* _Your task_
When "delete" occurs in a line of the material, copy that line.

BEGIN Given records

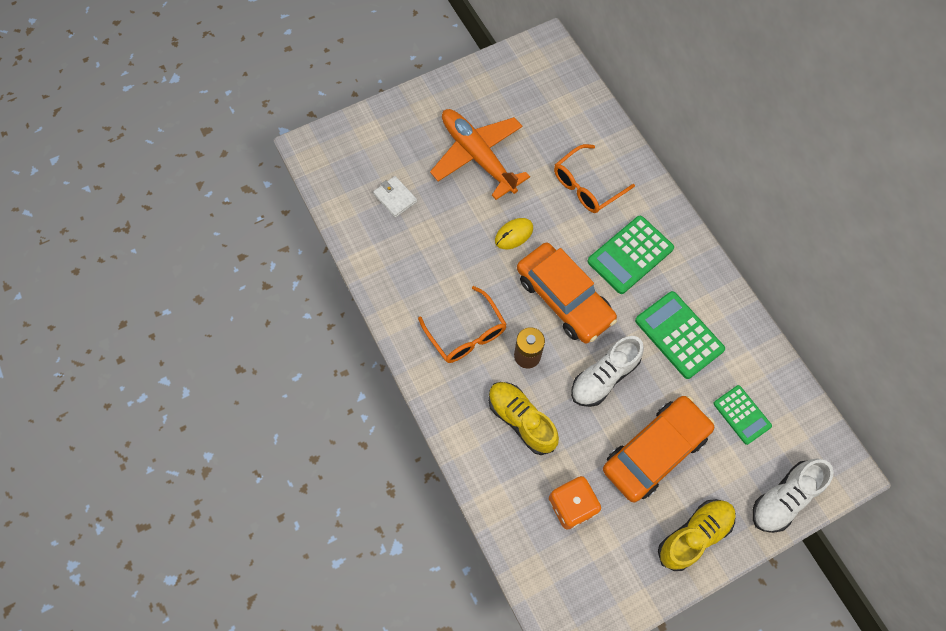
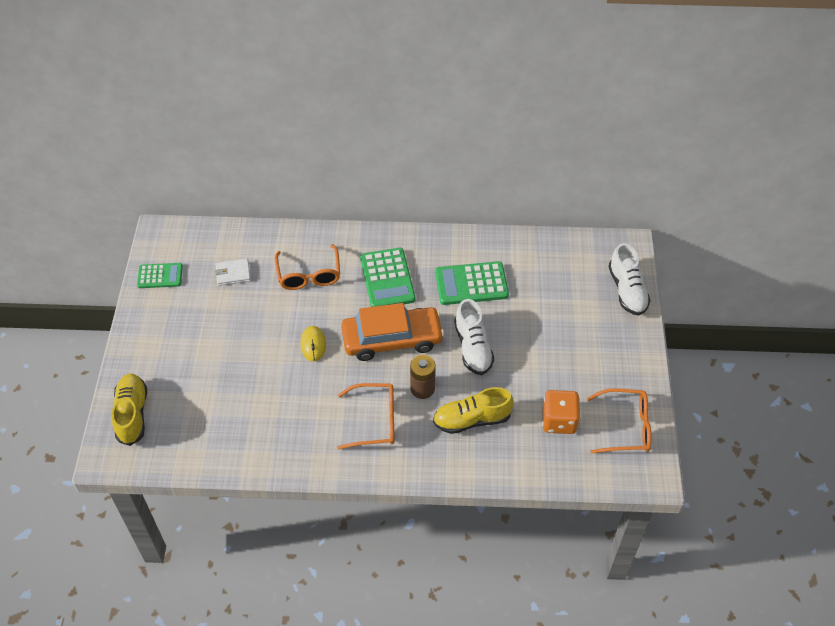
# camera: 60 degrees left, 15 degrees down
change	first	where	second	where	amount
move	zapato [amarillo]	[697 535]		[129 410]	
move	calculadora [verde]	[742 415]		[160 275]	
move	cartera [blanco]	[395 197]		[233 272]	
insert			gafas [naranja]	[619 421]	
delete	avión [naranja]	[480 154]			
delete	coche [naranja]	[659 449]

END Given records

* _Exercise result_
delete	avión [naranja]	[480 154]			
delete	coche [naranja]	[659 449]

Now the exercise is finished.